= What you are asked to do =
Every record is to be printed exactly as written, and any picture in it is skipped.
******************************
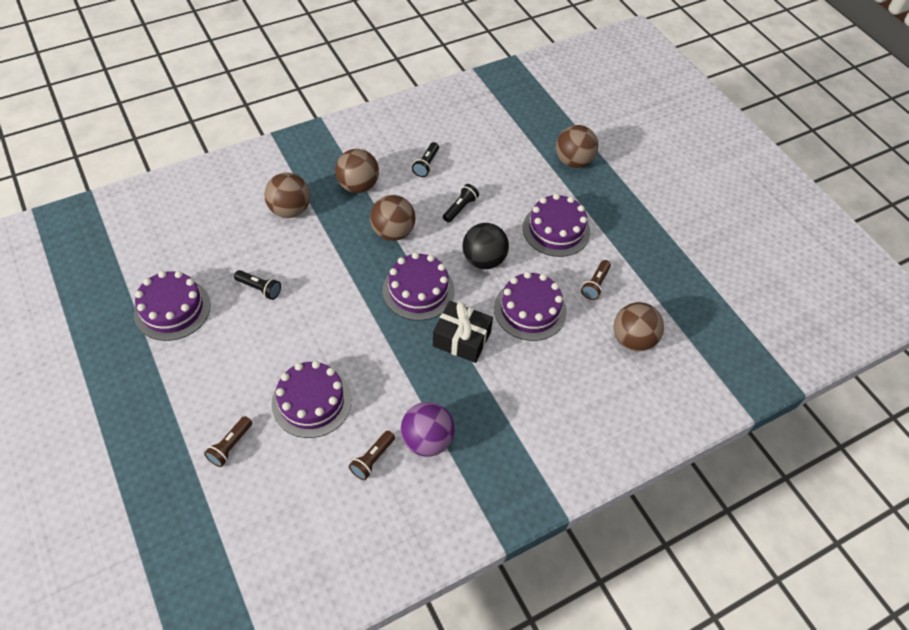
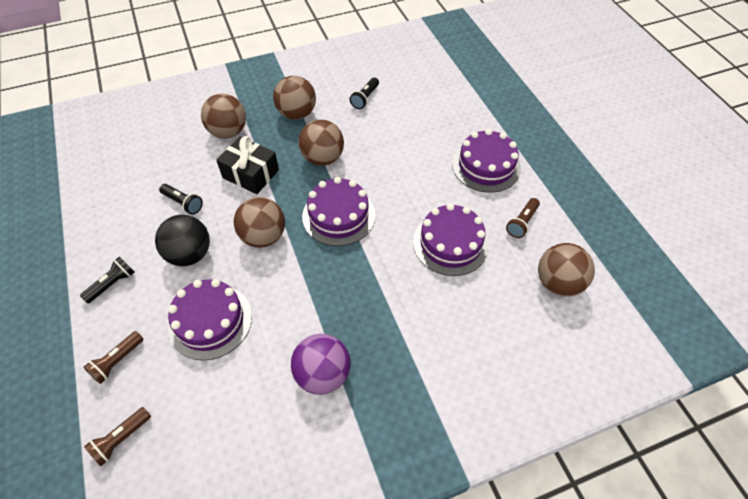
camera: 10 degrees right, 0 degrees up
(172, 309) = (96, 217): purple cake -> none
(372, 459) = (261, 390): brown flashlight -> brown flashlight (121, 439)
(460, 208) = (392, 140): black flashlight -> black flashlight (112, 284)
(461, 339) = (375, 268): black gift -> black gift (251, 174)
(484, 260) = (409, 190): black ball -> black ball (190, 254)
(573, 161) = (509, 103): brown ball -> brown ball (263, 236)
******************************
= Answer to this problem =
camera: 10 degrees right, 0 degrees up
(172, 309) = (96, 217): purple cake -> none
(372, 459) = (261, 390): brown flashlight -> brown flashlight (121, 439)
(460, 208) = (392, 140): black flashlight -> black flashlight (112, 284)
(461, 339) = (375, 268): black gift -> black gift (251, 174)
(484, 260) = (409, 190): black ball -> black ball (190, 254)
(573, 161) = (509, 103): brown ball -> brown ball (263, 236)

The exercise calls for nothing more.